- What you will do -
Search the entries below for the word "Player" and copy each line that has it.

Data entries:
---

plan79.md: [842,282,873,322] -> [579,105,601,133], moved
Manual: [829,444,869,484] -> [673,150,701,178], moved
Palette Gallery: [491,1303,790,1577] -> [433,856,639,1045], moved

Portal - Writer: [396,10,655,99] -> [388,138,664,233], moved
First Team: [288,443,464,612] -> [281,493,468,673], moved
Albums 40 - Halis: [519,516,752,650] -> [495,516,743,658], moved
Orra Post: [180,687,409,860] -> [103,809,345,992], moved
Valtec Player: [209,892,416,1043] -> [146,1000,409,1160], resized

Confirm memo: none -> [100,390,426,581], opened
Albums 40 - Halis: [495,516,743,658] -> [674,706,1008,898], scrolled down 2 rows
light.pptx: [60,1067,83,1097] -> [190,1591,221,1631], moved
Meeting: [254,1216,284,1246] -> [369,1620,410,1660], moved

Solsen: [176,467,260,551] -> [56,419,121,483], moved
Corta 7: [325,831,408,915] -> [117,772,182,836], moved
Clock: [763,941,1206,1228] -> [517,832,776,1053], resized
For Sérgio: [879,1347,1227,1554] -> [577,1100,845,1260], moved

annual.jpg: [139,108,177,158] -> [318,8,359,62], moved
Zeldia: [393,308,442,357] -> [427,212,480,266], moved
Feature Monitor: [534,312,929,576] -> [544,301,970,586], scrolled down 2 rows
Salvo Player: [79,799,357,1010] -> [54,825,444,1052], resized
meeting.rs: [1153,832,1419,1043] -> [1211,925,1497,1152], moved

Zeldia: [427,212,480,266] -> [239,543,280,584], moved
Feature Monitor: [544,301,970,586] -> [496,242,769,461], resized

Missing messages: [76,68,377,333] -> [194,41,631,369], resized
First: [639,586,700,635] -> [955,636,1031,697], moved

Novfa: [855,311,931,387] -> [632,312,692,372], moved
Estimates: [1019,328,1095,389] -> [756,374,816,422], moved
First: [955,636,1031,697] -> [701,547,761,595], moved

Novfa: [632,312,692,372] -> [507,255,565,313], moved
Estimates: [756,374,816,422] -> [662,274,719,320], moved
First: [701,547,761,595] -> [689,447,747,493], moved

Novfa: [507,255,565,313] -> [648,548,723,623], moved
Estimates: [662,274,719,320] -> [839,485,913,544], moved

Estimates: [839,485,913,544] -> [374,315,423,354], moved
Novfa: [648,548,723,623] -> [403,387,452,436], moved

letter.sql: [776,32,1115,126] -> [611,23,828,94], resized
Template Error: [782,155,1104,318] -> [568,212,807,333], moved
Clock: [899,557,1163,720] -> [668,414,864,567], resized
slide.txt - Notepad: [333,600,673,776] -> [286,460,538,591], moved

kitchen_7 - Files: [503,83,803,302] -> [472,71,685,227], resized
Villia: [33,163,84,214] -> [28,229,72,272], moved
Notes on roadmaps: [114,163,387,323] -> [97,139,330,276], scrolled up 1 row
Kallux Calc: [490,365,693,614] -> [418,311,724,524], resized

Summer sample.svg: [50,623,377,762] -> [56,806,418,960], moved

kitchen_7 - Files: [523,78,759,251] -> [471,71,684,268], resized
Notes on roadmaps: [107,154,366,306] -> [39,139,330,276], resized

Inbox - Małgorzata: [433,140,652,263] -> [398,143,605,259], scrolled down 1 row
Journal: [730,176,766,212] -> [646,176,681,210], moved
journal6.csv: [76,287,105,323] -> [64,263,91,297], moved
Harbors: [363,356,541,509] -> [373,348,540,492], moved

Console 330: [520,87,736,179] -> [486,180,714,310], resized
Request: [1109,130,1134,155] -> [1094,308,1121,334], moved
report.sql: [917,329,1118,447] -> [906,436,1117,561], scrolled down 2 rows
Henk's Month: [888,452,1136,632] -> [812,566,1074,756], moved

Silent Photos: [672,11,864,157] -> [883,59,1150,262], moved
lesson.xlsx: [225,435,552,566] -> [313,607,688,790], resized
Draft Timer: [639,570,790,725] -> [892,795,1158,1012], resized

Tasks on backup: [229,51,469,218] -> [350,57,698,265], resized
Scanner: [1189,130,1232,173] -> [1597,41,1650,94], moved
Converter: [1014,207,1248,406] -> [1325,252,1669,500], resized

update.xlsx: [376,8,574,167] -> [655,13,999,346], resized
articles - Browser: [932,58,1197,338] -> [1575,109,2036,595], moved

---

- Task solution -
Valtec Player: [209,892,416,1043] -> [146,1000,409,1160], resized
Salvo Player: [79,799,357,1010] -> [54,825,444,1052], resized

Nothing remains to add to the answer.